(Task instructions): Repeat exactly, and only, the lines below starting at the line that contains "C4: 3.3nF (CS, MOSI) -> none" and ending at the line that contains "C9: none -> 1uF (plus BUS_A, minus GND)", inclusive of both.
[Information supplied — start]
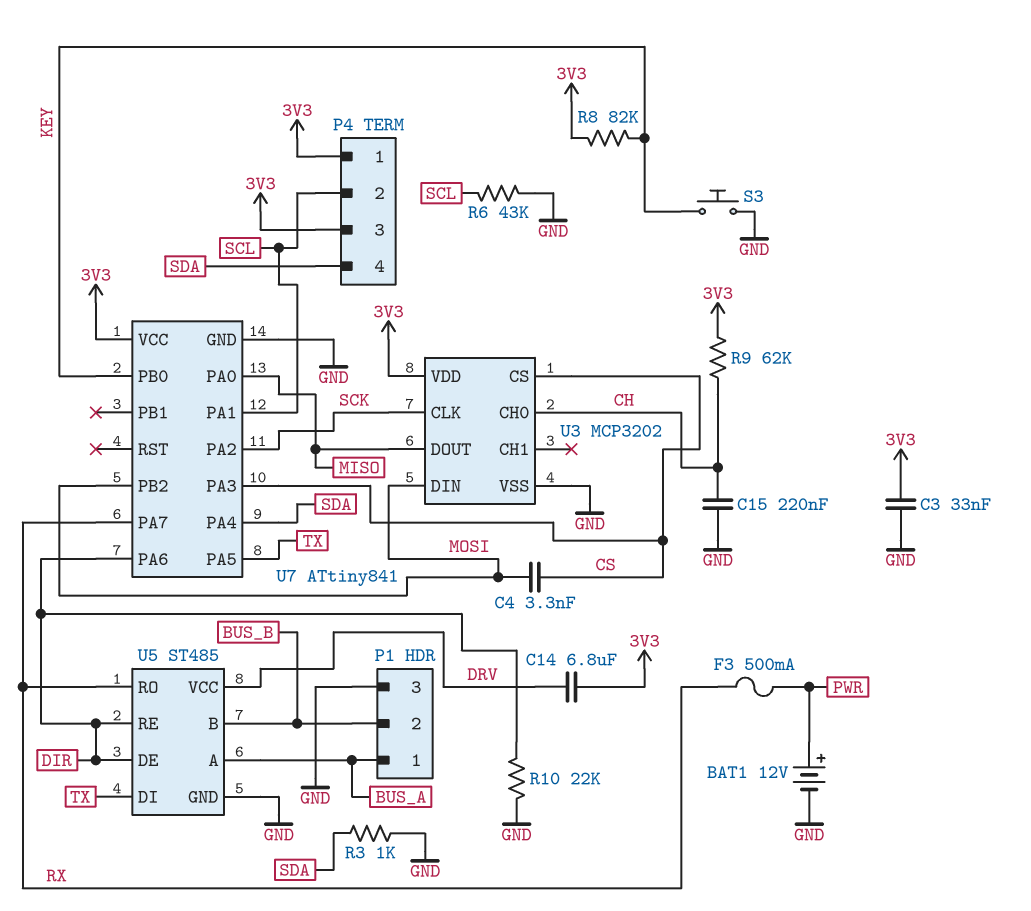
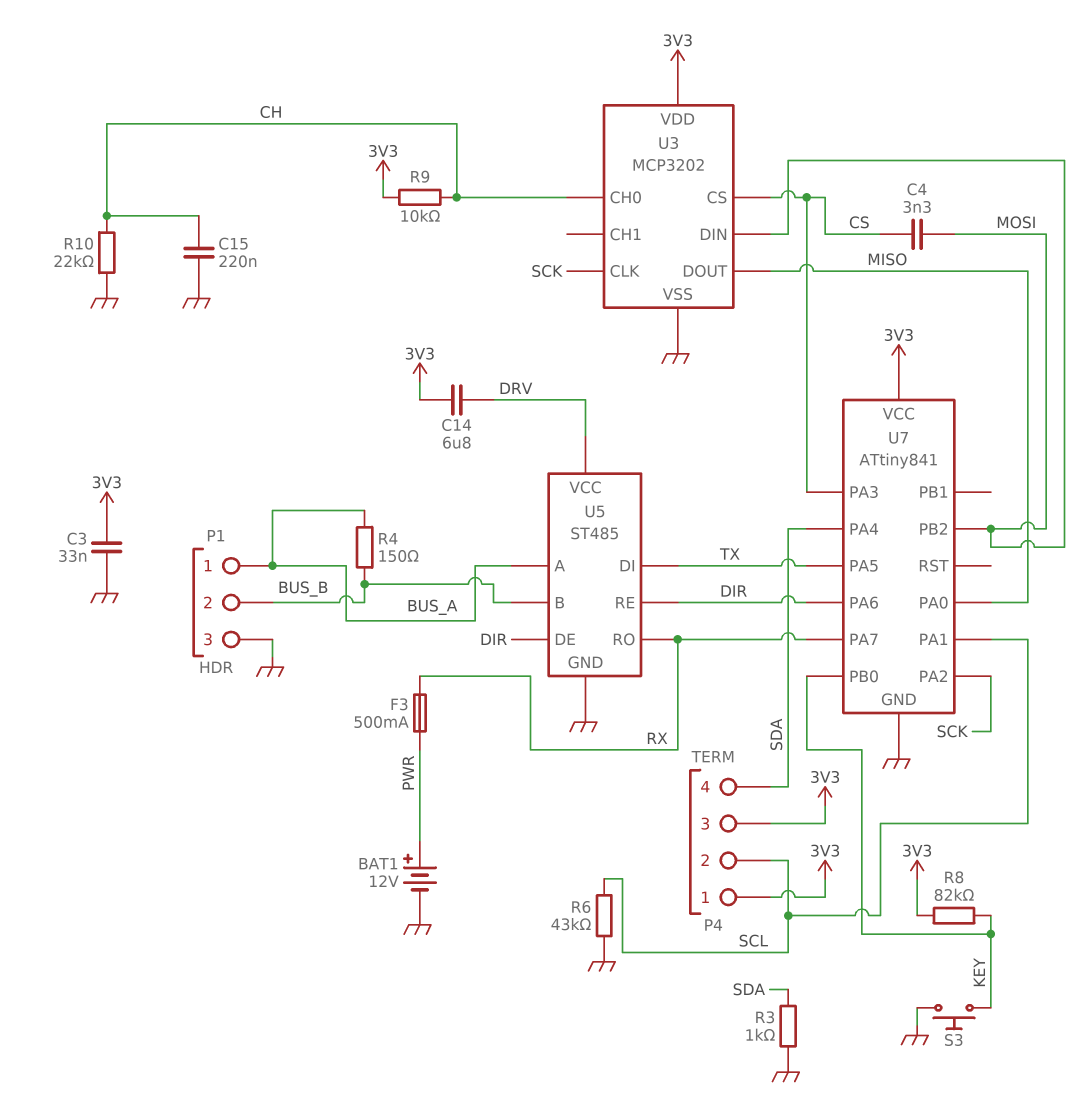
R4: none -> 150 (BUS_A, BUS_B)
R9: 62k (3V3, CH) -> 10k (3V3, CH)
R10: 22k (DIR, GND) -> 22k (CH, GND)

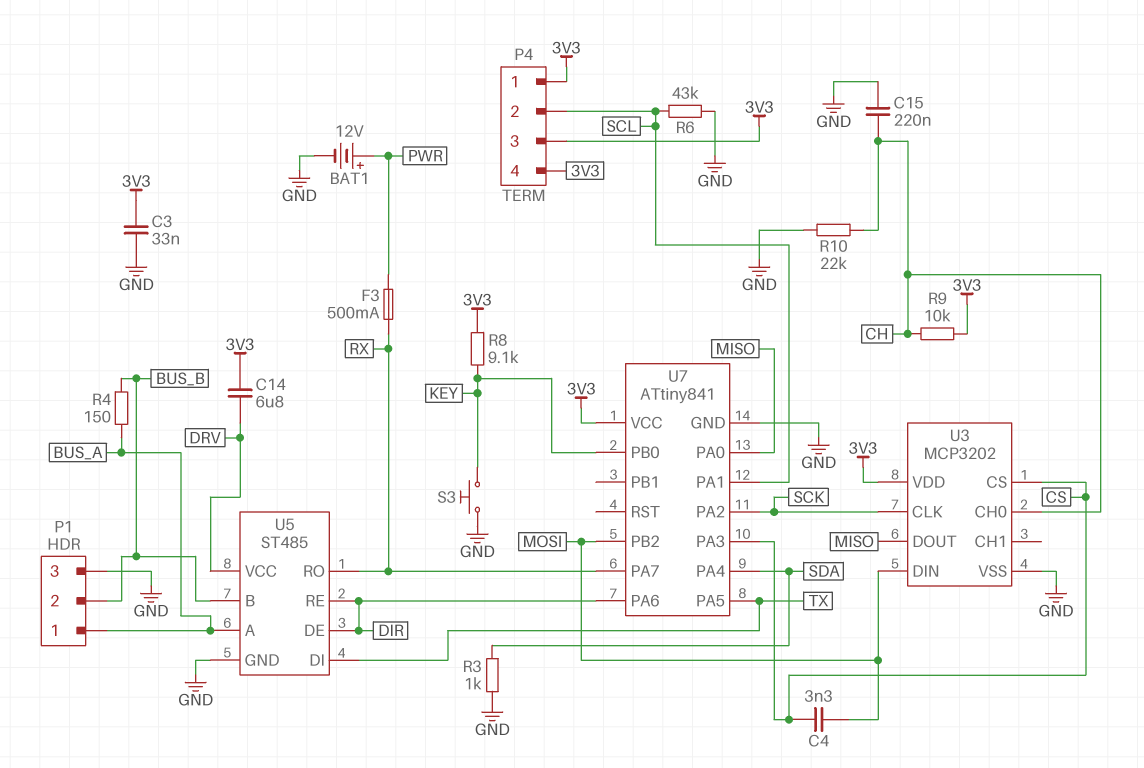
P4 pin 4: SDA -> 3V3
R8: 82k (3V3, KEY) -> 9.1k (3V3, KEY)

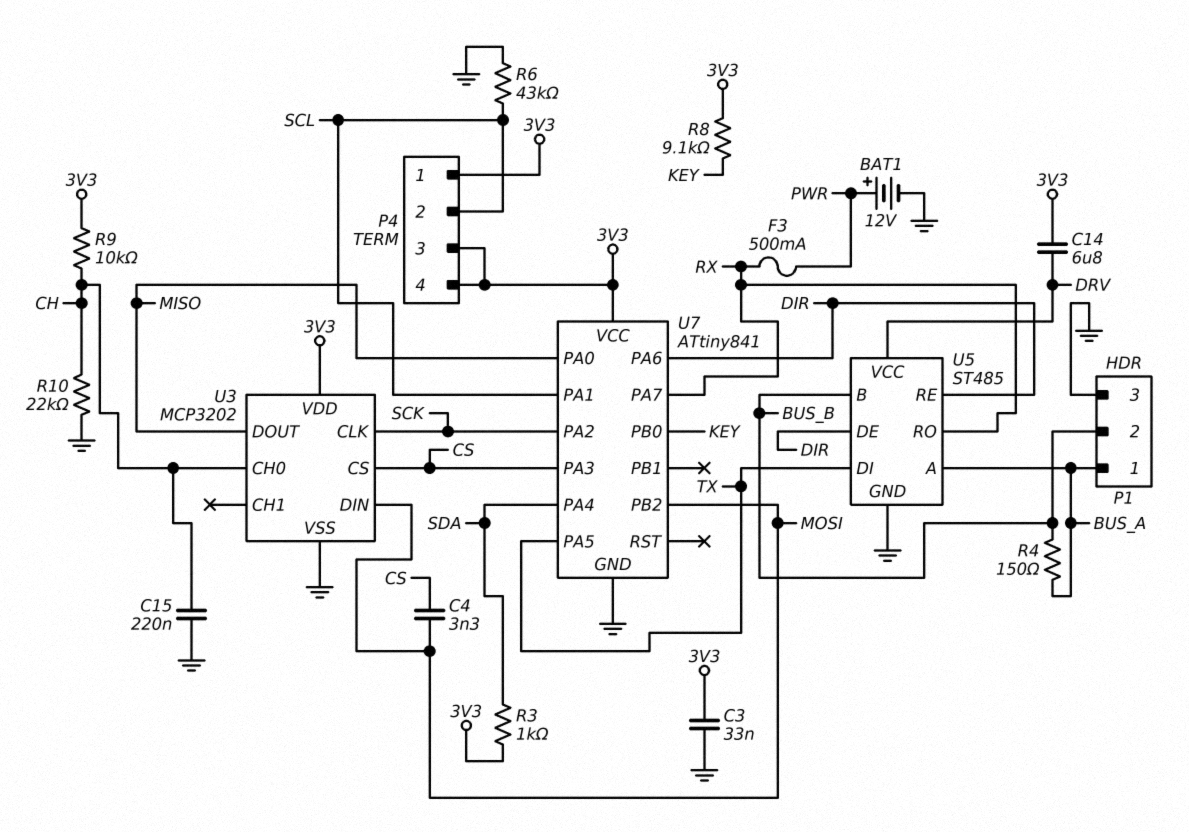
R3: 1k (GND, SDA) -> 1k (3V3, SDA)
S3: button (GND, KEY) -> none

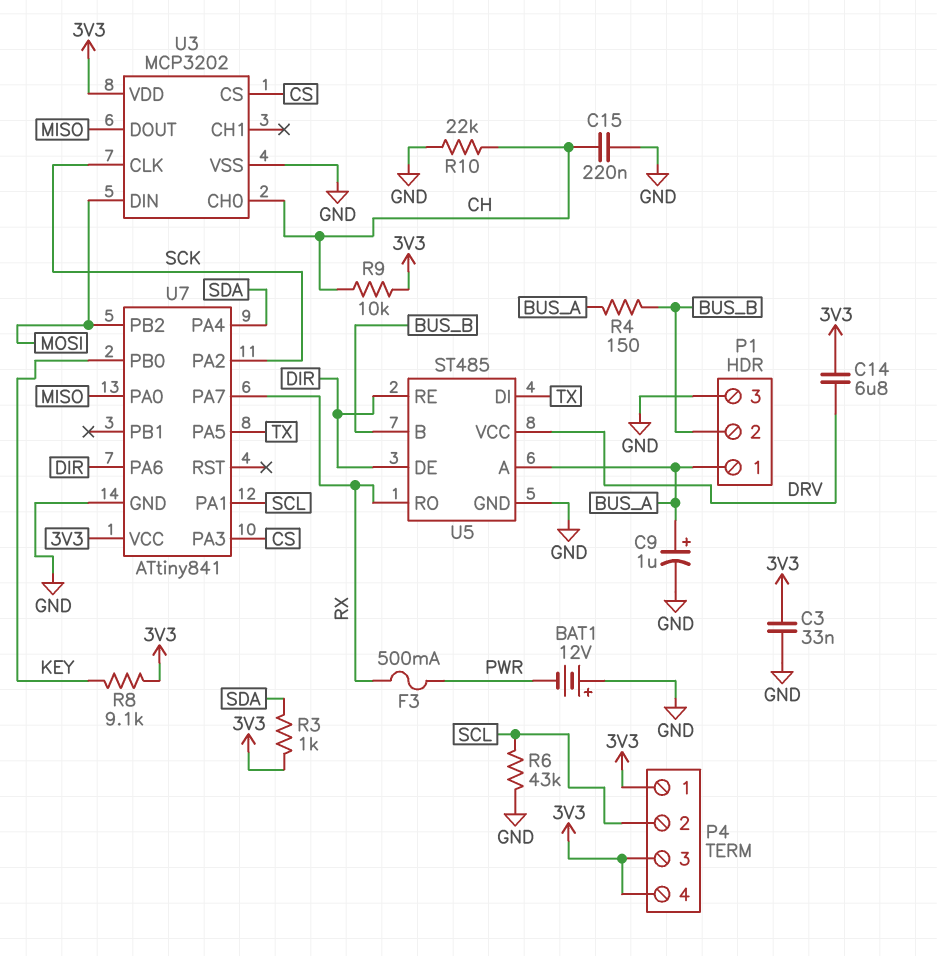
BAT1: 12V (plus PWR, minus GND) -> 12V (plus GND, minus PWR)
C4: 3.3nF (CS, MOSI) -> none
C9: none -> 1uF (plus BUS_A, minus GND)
[Information supplied — finish]
[Information supplied — start]
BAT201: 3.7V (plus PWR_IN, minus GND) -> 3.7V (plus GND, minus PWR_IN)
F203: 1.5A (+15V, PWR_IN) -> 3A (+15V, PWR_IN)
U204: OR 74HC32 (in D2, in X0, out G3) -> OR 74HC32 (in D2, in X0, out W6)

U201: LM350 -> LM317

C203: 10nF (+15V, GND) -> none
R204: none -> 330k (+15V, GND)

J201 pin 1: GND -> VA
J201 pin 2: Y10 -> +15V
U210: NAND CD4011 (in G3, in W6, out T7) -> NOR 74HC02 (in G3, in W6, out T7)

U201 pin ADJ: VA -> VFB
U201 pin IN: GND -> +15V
[Information supplied — finish]
(Response below):
C4: 3.3nF (CS, MOSI) -> none
C9: none -> 1uF (plus BUS_A, minus GND)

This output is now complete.